> **PROBLEM DESCRIPTION**: What to return is the tail of the data, from the line that contains "[275 162 341 222]" down to the last line, copied exactly.

> **Records from a dataset**:
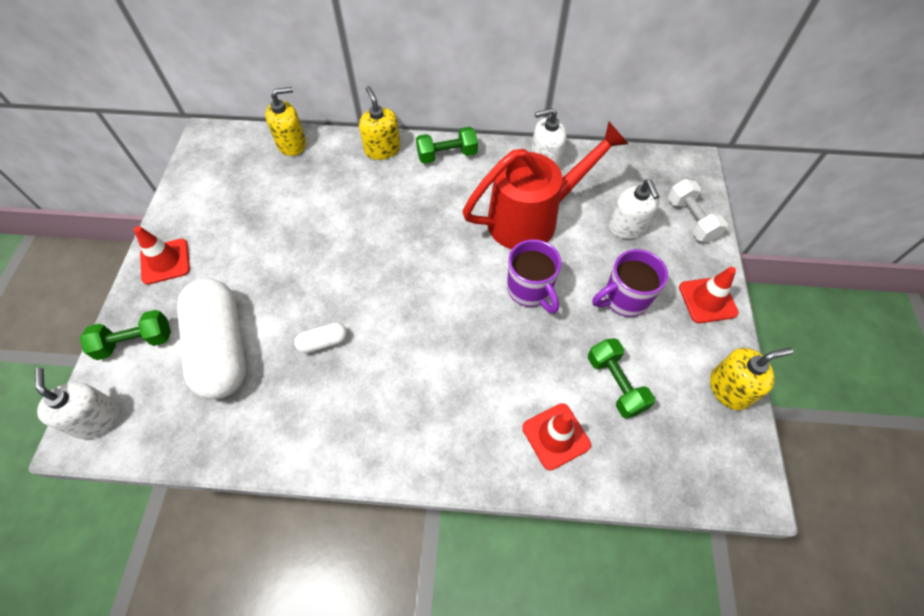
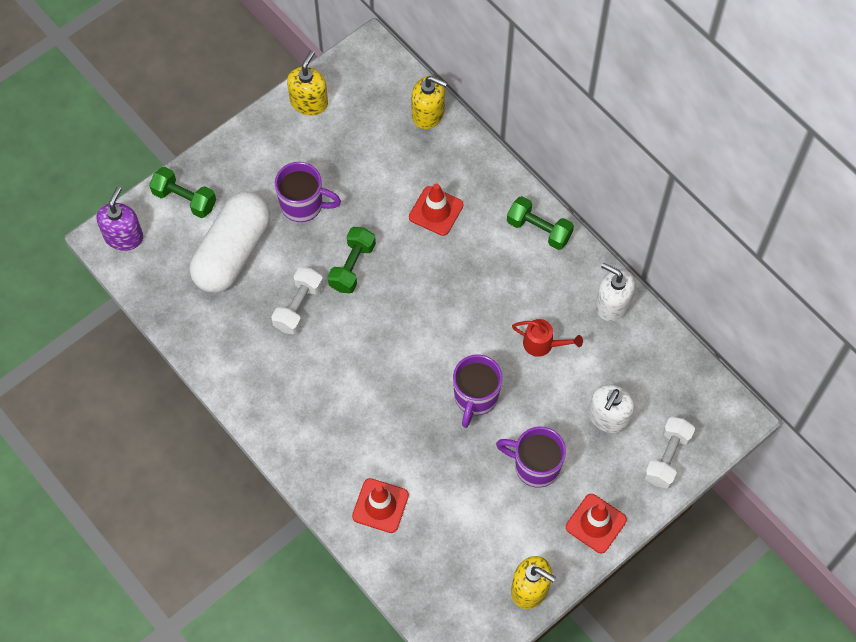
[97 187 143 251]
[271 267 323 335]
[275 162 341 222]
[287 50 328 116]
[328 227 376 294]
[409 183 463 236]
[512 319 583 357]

> **RESULT OF THIS TASK**:
[275 162 341 222]
[287 50 328 116]
[328 227 376 294]
[409 183 463 236]
[512 319 583 357]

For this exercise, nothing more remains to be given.